TASK INSTRUCTIONS ->
Transcribe all the data below exactly, leaving its pictures out.

DATA ->
* * *

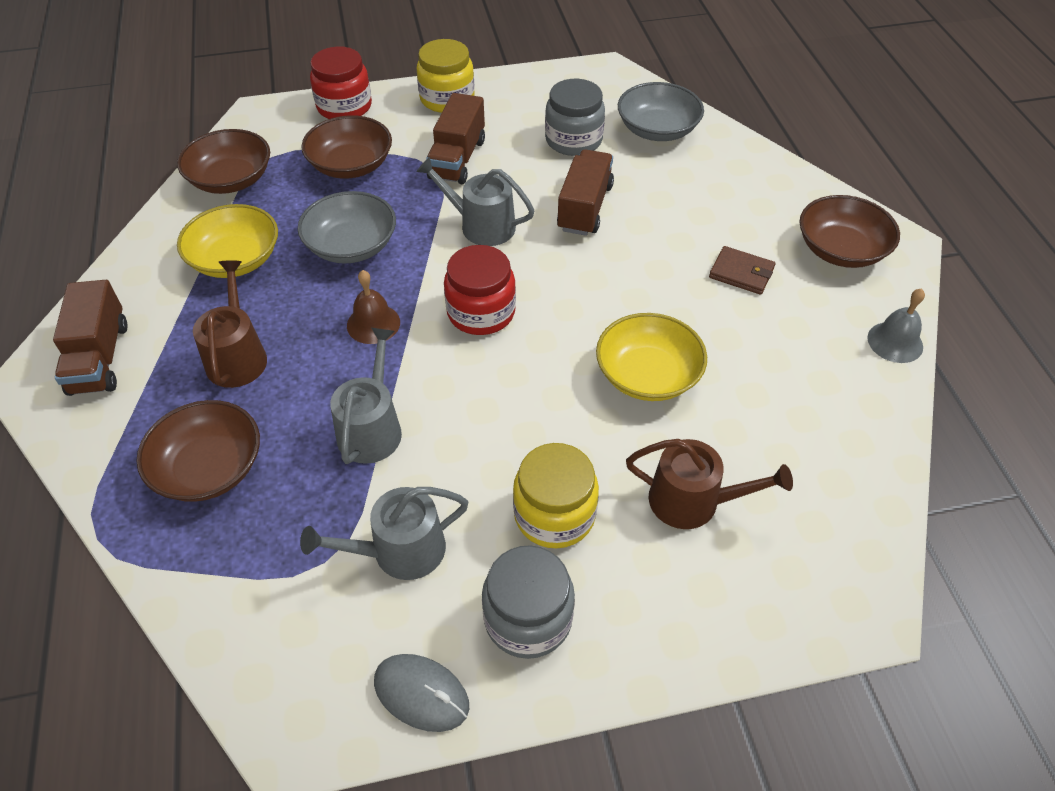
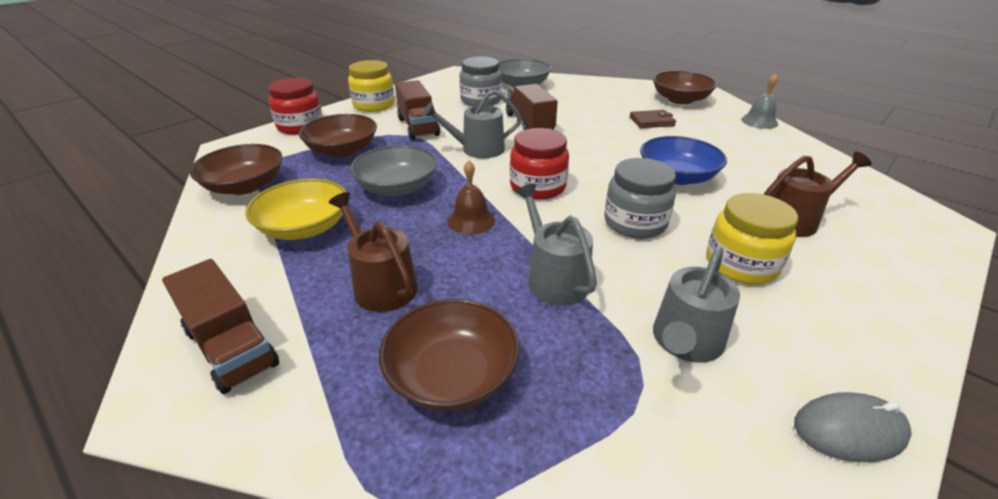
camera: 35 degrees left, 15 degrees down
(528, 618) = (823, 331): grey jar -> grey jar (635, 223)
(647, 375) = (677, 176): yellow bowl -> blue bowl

* * *

WRITTEN ANSWER ->
camera: 35 degrees left, 15 degrees down
(528, 618) = (823, 331): grey jar -> grey jar (635, 223)
(647, 375) = (677, 176): yellow bowl -> blue bowl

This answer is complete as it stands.